### EXERCISE DESCRIPTION
Retype the listing that follows, exactly as written.

### EXTRACTED ENTRIES
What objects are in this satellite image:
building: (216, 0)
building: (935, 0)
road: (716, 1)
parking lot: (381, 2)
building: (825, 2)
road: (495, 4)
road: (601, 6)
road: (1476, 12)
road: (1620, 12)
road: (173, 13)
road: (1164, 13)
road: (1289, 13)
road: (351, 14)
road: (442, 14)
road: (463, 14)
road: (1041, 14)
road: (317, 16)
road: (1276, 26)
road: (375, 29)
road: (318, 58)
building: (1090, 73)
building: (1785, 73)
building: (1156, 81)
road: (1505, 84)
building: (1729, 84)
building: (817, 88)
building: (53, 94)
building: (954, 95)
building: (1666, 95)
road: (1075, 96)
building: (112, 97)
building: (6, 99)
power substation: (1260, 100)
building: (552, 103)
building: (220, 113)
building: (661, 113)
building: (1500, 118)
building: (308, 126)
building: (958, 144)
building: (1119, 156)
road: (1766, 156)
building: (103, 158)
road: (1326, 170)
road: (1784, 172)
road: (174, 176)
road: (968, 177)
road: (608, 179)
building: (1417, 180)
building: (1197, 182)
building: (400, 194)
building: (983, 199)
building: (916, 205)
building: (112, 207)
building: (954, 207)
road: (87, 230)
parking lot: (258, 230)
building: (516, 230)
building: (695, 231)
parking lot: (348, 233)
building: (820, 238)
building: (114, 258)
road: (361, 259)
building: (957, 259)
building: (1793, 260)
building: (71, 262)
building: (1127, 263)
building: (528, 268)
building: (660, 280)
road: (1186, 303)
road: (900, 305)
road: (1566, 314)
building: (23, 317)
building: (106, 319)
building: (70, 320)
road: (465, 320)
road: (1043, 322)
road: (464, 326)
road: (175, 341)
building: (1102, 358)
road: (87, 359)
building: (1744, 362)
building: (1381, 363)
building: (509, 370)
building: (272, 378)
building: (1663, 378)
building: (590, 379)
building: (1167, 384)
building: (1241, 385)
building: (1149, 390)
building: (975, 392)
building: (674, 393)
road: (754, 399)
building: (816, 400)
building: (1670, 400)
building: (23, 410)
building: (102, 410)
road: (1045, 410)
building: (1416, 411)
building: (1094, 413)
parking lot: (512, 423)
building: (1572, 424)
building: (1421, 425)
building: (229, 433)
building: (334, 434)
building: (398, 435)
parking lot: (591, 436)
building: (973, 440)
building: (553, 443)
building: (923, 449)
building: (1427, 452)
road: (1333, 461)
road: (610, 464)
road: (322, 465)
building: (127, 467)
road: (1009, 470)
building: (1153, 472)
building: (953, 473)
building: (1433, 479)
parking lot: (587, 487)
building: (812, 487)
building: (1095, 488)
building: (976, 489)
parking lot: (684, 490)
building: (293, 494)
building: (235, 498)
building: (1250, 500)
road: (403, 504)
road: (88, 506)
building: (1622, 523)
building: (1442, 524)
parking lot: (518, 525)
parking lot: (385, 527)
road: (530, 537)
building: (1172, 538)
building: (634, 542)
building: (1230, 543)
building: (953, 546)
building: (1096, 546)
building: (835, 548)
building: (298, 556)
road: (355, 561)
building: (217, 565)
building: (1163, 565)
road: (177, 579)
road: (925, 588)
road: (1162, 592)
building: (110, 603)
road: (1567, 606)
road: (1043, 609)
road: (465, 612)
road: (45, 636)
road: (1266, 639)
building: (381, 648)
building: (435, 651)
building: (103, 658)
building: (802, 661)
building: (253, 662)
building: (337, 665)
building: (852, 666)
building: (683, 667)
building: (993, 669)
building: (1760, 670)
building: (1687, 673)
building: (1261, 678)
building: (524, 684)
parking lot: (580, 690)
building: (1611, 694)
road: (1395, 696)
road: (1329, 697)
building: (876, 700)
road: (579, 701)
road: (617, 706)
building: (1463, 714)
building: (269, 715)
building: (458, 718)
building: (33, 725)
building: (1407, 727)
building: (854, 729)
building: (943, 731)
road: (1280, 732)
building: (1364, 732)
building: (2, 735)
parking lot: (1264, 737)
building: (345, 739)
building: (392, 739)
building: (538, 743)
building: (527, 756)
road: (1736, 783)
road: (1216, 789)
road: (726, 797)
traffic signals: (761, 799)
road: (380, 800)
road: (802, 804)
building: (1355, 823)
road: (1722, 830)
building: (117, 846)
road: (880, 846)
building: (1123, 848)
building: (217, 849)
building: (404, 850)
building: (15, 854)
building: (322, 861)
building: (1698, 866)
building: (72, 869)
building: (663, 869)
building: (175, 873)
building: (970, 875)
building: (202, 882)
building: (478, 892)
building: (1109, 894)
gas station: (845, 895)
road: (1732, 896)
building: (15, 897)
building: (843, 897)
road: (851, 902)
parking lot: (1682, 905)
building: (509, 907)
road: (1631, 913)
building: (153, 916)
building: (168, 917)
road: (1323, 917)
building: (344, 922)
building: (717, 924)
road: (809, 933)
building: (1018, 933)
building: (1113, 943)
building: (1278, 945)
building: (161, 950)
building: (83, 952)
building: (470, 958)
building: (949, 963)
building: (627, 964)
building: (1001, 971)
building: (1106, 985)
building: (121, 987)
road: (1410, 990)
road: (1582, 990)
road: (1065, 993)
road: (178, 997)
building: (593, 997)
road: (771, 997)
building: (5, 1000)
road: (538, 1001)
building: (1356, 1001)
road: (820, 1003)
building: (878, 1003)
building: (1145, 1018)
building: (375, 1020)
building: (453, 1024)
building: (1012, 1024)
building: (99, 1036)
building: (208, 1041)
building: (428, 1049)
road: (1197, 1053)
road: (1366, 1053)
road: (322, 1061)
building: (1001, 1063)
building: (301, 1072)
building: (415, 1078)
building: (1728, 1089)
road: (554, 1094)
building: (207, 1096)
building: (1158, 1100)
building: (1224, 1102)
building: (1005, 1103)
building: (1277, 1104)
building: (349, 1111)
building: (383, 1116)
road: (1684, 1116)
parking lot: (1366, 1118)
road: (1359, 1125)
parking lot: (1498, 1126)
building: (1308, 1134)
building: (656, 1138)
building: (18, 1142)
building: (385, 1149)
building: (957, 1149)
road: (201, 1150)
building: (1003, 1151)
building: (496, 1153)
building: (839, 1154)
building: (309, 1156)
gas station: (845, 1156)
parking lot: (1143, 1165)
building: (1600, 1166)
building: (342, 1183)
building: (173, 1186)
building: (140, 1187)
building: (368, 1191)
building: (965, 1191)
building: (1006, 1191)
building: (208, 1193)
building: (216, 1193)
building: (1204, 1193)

### RESPONSE FOR THIS EXERCISE
What objects are in this satellite image:
building: (216, 0)
building: (935, 0)
road: (716, 1)
parking lot: (381, 2)
building: (825, 2)
road: (495, 4)
road: (601, 6)
road: (1476, 12)
road: (1620, 12)
road: (173, 13)
road: (1164, 13)
road: (1289, 13)
road: (351, 14)
road: (442, 14)
road: (463, 14)
road: (1041, 14)
road: (317, 16)
road: (1276, 26)
road: (375, 29)
road: (318, 58)
building: (1090, 73)
building: (1785, 73)
building: (1156, 81)
road: (1505, 84)
building: (1729, 84)
building: (817, 88)
building: (53, 94)
building: (954, 95)
building: (1666, 95)
road: (1075, 96)
building: (112, 97)
building: (6, 99)
power substation: (1260, 100)
building: (552, 103)
building: (220, 113)
building: (661, 113)
building: (1500, 118)
building: (308, 126)
building: (958, 144)
building: (1119, 156)
road: (1766, 156)
building: (103, 158)
road: (1326, 170)
road: (1784, 172)
road: (174, 176)
road: (968, 177)
road: (608, 179)
building: (1417, 180)
building: (1197, 182)
building: (400, 194)
building: (983, 199)
building: (916, 205)
building: (112, 207)
building: (954, 207)
road: (87, 230)
parking lot: (258, 230)
building: (516, 230)
building: (695, 231)
parking lot: (348, 233)
building: (820, 238)
building: (114, 258)
road: (361, 259)
building: (957, 259)
building: (1793, 260)
building: (71, 262)
building: (1127, 263)
building: (528, 268)
building: (660, 280)
road: (1186, 303)
road: (900, 305)
road: (1566, 314)
building: (23, 317)
building: (106, 319)
building: (70, 320)
road: (465, 320)
road: (1043, 322)
road: (464, 326)
road: (175, 341)
building: (1102, 358)
road: (87, 359)
building: (1744, 362)
building: (1381, 363)
building: (509, 370)
building: (272, 378)
building: (1663, 378)
building: (590, 379)
building: (1167, 384)
building: (1241, 385)
building: (1149, 390)
building: (975, 392)
building: (674, 393)
road: (754, 399)
building: (816, 400)
building: (1670, 400)
building: (23, 410)
building: (102, 410)
road: (1045, 410)
building: (1416, 411)
building: (1094, 413)
parking lot: (512, 423)
building: (1572, 424)
building: (1421, 425)
building: (229, 433)
building: (334, 434)
building: (398, 435)
parking lot: (591, 436)
building: (973, 440)
building: (553, 443)
building: (923, 449)
building: (1427, 452)
road: (1333, 461)
road: (610, 464)
road: (322, 465)
building: (127, 467)
road: (1009, 470)
building: (1153, 472)
building: (953, 473)
building: (1433, 479)
parking lot: (587, 487)
building: (812, 487)
building: (1095, 488)
building: (976, 489)
parking lot: (684, 490)
building: (293, 494)
building: (235, 498)
building: (1250, 500)
road: (403, 504)
road: (88, 506)
building: (1622, 523)
building: (1442, 524)
parking lot: (518, 525)
parking lot: (385, 527)
road: (530, 537)
building: (1172, 538)
building: (634, 542)
building: (1230, 543)
building: (953, 546)
building: (1096, 546)
building: (835, 548)
building: (298, 556)
road: (355, 561)
building: (217, 565)
building: (1163, 565)
road: (177, 579)
road: (925, 588)
road: (1162, 592)
building: (110, 603)
road: (1567, 606)
road: (1043, 609)
road: (465, 612)
road: (45, 636)
road: (1266, 639)
building: (381, 648)
building: (435, 651)
building: (103, 658)
building: (802, 661)
building: (253, 662)
building: (337, 665)
building: (852, 666)
building: (683, 667)
building: (993, 669)
building: (1760, 670)
building: (1687, 673)
building: (1261, 678)
building: (524, 684)
parking lot: (580, 690)
building: (1611, 694)
road: (1395, 696)
road: (1329, 697)
building: (876, 700)
road: (579, 701)
road: (617, 706)
building: (1463, 714)
building: (269, 715)
building: (458, 718)
building: (33, 725)
building: (1407, 727)
building: (854, 729)
building: (943, 731)
road: (1280, 732)
building: (1364, 732)
building: (2, 735)
parking lot: (1264, 737)
building: (345, 739)
building: (392, 739)
building: (538, 743)
building: (527, 756)
road: (1736, 783)
road: (1216, 789)
road: (726, 797)
traffic signals: (761, 799)
road: (380, 800)
road: (802, 804)
building: (1355, 823)
road: (1722, 830)
building: (117, 846)
road: (880, 846)
building: (1123, 848)
building: (217, 849)
building: (404, 850)
building: (15, 854)
building: (322, 861)
building: (1698, 866)
building: (72, 869)
building: (663, 869)
building: (175, 873)
building: (970, 875)
building: (202, 882)
building: (478, 892)
building: (1109, 894)
gas station: (845, 895)
road: (1732, 896)
building: (15, 897)
building: (843, 897)
road: (851, 902)
parking lot: (1682, 905)
building: (509, 907)
road: (1631, 913)
building: (153, 916)
building: (168, 917)
road: (1323, 917)
building: (344, 922)
building: (717, 924)
road: (809, 933)
building: (1018, 933)
building: (1113, 943)
building: (1278, 945)
building: (161, 950)
building: (83, 952)
building: (470, 958)
building: (949, 963)
building: (627, 964)
building: (1001, 971)
building: (1106, 985)
building: (121, 987)
road: (1410, 990)
road: (1582, 990)
road: (1065, 993)
road: (178, 997)
building: (593, 997)
road: (771, 997)
building: (5, 1000)
road: (538, 1001)
building: (1356, 1001)
road: (820, 1003)
building: (878, 1003)
building: (1145, 1018)
building: (375, 1020)
building: (453, 1024)
building: (1012, 1024)
building: (99, 1036)
building: (208, 1041)
building: (428, 1049)
road: (1197, 1053)
road: (1366, 1053)
road: (322, 1061)
building: (1001, 1063)
building: (301, 1072)
building: (415, 1078)
building: (1728, 1089)
road: (554, 1094)
building: (207, 1096)
building: (1158, 1100)
building: (1224, 1102)
building: (1005, 1103)
building: (1277, 1104)
building: (349, 1111)
building: (383, 1116)
road: (1684, 1116)
parking lot: (1366, 1118)
road: (1359, 1125)
parking lot: (1498, 1126)
building: (1308, 1134)
building: (656, 1138)
building: (18, 1142)
building: (385, 1149)
building: (957, 1149)
road: (201, 1150)
building: (1003, 1151)
building: (496, 1153)
building: (839, 1154)
building: (309, 1156)
gas station: (845, 1156)
parking lot: (1143, 1165)
building: (1600, 1166)
building: (342, 1183)
building: (173, 1186)
building: (140, 1187)
building: (368, 1191)
building: (965, 1191)
building: (1006, 1191)
building: (208, 1193)
building: (216, 1193)
building: (1204, 1193)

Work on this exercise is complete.